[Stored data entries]
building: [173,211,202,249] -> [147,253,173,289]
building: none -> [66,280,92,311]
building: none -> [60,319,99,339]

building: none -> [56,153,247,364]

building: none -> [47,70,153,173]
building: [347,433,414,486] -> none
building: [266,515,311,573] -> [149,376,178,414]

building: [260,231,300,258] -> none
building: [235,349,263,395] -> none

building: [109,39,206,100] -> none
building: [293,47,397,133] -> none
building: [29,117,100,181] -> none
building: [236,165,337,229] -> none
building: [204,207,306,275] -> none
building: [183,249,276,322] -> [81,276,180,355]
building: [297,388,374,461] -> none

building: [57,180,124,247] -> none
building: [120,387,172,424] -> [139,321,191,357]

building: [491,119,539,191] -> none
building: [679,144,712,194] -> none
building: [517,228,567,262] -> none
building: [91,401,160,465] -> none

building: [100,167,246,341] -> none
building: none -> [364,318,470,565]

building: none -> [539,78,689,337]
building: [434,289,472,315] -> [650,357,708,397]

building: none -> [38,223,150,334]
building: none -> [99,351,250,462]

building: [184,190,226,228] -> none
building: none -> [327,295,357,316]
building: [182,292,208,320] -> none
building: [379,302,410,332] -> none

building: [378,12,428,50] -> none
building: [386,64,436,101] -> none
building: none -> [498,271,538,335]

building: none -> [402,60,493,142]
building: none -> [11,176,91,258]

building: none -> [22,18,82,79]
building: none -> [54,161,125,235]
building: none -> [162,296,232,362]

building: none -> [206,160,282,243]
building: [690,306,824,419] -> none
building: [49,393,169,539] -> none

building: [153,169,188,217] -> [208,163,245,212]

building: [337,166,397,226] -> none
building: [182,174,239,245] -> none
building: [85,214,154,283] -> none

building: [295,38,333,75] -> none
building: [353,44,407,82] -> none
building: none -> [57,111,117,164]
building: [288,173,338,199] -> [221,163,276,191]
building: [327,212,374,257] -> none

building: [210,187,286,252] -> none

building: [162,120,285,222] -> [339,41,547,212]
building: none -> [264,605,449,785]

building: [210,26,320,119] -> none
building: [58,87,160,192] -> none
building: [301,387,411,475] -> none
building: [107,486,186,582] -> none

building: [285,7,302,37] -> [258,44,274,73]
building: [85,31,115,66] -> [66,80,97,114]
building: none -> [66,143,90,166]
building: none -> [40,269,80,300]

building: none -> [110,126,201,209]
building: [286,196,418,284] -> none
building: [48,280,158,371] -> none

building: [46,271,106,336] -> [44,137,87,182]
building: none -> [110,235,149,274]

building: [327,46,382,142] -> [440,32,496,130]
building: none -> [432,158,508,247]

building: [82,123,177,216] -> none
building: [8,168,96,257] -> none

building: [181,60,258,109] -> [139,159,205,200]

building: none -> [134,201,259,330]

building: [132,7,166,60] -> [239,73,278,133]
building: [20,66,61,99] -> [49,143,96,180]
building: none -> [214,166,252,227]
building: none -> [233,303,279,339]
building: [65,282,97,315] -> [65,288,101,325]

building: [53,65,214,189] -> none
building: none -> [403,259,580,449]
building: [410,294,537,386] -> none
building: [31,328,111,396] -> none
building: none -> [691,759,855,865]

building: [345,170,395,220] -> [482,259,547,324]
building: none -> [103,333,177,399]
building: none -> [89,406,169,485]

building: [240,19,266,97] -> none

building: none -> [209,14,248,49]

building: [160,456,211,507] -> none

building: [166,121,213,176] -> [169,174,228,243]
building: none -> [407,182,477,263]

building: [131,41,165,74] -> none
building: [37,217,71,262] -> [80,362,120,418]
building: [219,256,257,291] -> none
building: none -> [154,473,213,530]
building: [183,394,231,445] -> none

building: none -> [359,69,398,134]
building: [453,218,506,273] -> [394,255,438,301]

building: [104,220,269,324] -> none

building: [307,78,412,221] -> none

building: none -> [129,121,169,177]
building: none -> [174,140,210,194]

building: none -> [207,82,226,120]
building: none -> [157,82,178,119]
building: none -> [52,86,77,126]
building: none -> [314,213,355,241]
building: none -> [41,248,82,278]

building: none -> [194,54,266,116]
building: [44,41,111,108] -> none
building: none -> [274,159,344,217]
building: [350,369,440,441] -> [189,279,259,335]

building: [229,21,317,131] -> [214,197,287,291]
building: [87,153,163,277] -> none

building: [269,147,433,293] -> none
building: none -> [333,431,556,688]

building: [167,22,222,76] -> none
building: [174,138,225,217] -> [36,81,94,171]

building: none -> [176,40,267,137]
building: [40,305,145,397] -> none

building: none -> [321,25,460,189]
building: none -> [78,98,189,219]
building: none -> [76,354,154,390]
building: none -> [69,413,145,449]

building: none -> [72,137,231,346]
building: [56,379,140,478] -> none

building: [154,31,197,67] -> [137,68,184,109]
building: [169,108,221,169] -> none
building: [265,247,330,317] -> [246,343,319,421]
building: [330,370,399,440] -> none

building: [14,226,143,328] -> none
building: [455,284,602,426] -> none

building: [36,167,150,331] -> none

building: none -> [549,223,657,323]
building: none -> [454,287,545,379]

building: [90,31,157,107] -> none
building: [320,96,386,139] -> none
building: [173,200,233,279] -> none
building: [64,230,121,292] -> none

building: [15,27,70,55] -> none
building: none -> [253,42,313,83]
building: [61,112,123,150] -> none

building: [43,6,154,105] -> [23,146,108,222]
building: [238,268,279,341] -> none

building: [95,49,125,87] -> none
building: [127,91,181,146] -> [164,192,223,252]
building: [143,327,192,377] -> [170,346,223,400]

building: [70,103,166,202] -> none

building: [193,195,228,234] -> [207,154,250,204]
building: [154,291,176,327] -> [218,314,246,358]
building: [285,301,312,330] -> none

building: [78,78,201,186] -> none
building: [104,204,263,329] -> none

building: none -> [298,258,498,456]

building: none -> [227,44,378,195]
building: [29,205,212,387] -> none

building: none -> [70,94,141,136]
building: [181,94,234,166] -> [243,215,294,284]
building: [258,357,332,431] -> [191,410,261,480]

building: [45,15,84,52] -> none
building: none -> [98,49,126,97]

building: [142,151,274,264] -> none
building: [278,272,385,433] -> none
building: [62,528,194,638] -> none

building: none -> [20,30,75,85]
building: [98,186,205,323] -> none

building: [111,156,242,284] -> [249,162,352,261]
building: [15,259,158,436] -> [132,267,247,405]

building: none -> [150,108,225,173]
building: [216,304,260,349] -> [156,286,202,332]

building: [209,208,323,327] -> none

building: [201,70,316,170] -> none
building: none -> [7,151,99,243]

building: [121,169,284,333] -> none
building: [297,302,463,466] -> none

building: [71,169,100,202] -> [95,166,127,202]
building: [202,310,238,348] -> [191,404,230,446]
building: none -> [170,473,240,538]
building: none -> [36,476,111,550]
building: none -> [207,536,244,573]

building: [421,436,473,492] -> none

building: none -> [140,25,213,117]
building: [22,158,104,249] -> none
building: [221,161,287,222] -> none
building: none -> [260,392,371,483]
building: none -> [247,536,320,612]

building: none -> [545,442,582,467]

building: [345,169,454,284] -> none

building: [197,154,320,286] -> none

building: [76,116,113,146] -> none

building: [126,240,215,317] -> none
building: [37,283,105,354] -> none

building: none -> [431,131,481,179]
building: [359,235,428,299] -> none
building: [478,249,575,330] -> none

EXERCISE OBJECTIVE: Both end lines included, restate word for word the lines above from the line with "building: none -> [539,78,689,337]" to the line with "building: [49,393,169,539] -> none", and nothing else.

THE ANSWER:
building: none -> [539,78,689,337]
building: [434,289,472,315] -> [650,357,708,397]

building: none -> [38,223,150,334]
building: none -> [99,351,250,462]

building: [184,190,226,228] -> none
building: none -> [327,295,357,316]
building: [182,292,208,320] -> none
building: [379,302,410,332] -> none

building: [378,12,428,50] -> none
building: [386,64,436,101] -> none
building: none -> [498,271,538,335]

building: none -> [402,60,493,142]
building: none -> [11,176,91,258]

building: none -> [22,18,82,79]
building: none -> [54,161,125,235]
building: none -> [162,296,232,362]

building: none -> [206,160,282,243]
building: [690,306,824,419] -> none
building: [49,393,169,539] -> none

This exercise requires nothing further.